-- Work instructions --
Filter these records by the string "cheese", copying each line that holds it.

-- Given information --
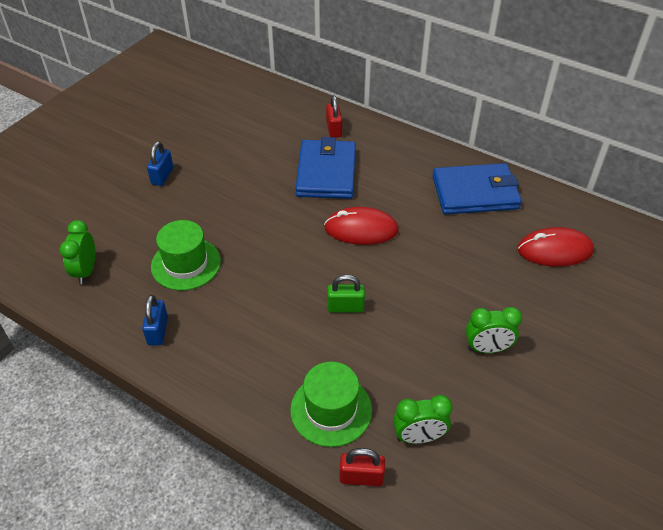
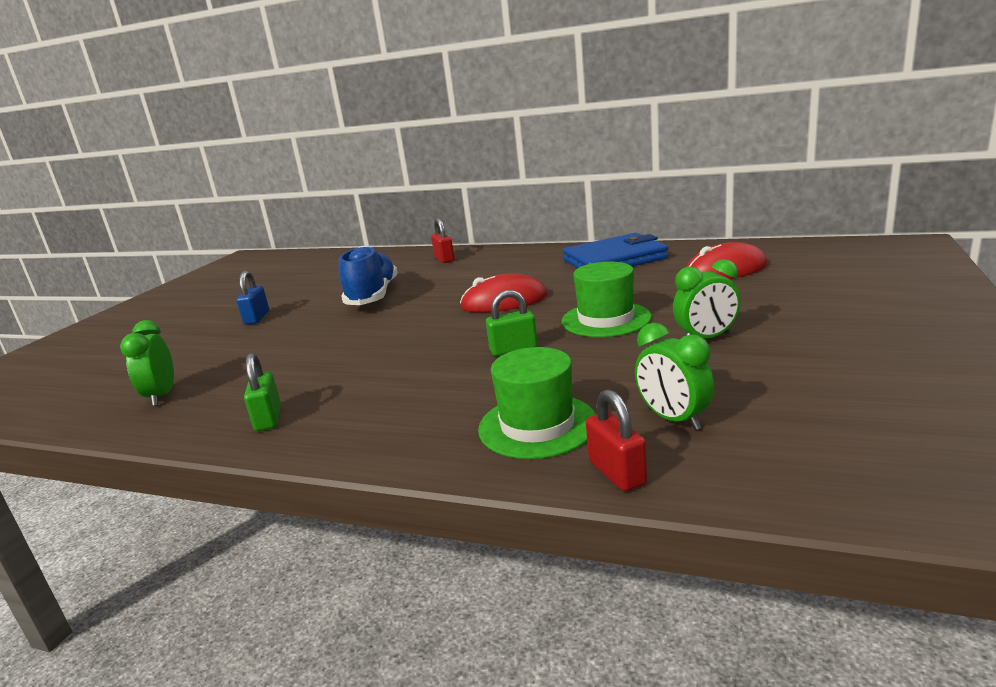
camera: 10 degrees left, 25 degrees down
blue padlock [142,295,168,345] -> green padlock [244,353,281,431]
green hat [151,220,221,291] -> green hat moved to [562,262,652,337]
blue wallet [295,137,356,199] -> none
red padlock [340,448,385,486] -> red padlock turned 75 degrees clockwise [586,389,647,491]
green clock [393,395,453,444] -> green clock turned 75 degrees clockwise [635,323,714,430]
none -> blue shoe [339,246,398,305]

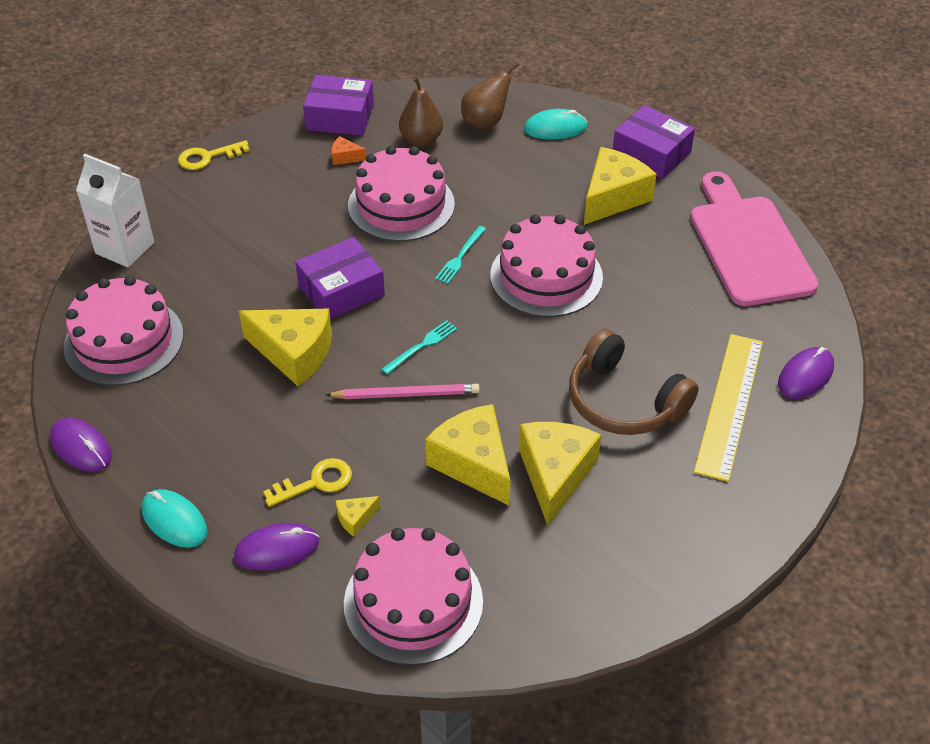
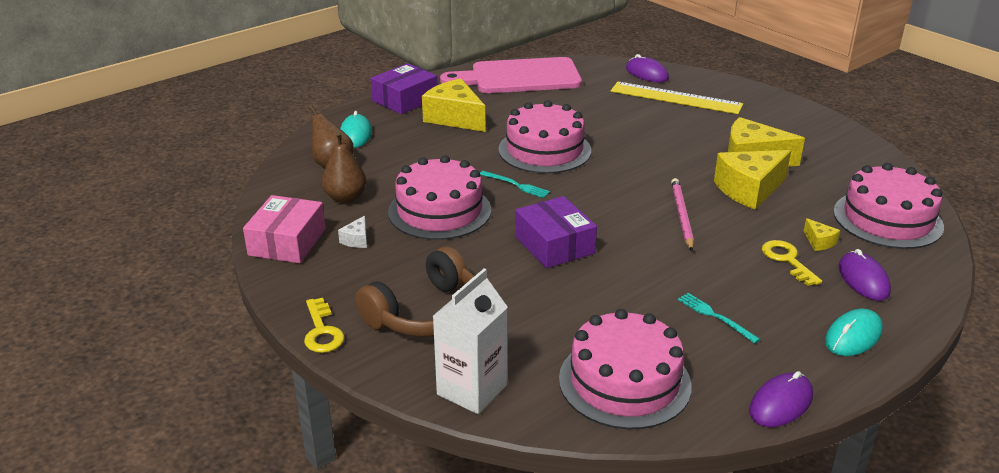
camera: 85 degrees left, 15 degrees down
yellow cheese [239,309,332,386] -> none
purple box [303,75,374,136] -> pink box [243,195,326,263]
orange cheese [332,136,366,165] -> white cheese [338,216,367,248]
turquoise fork [381,320,457,374] -> turquoise fork moved to [678,293,760,344]
brown headphones [569,329,699,435] -> brown headphones moved to [355,246,474,337]

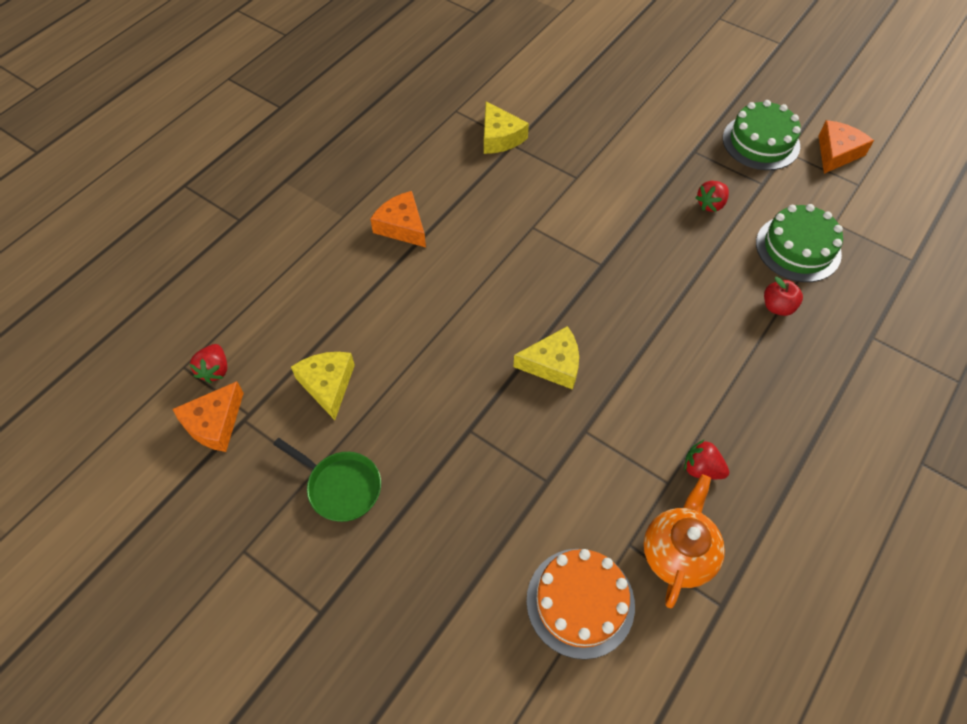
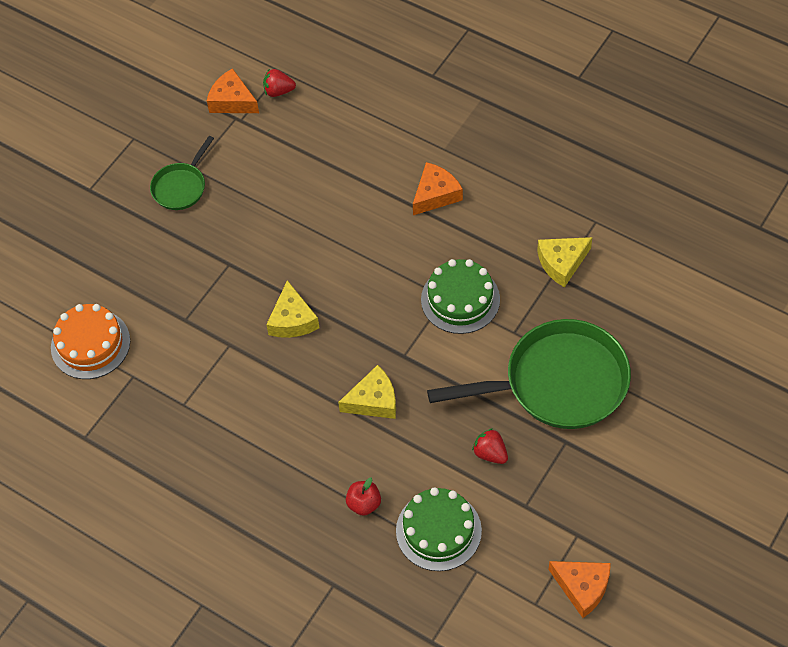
camera: 90 degrees right, 0 degrees up
yellow cheese [291,352,355,420] -> yellow cheese moved to [338,365,396,419]
orange teapot [644,474,725,609] -> none
red strawberry [684,439,729,479] -> none
green cake [723,100,801,170] -> green cake moved to [421,259,500,334]
none -> green pan [427,319,631,429]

-- Result --
yellow cheese [239,309,332,386] -> none
orange cheese [332,136,366,165] -> white cheese [338,216,367,248]
yellow cheese [291,352,355,420] -> yellow cheese moved to [338,365,396,419]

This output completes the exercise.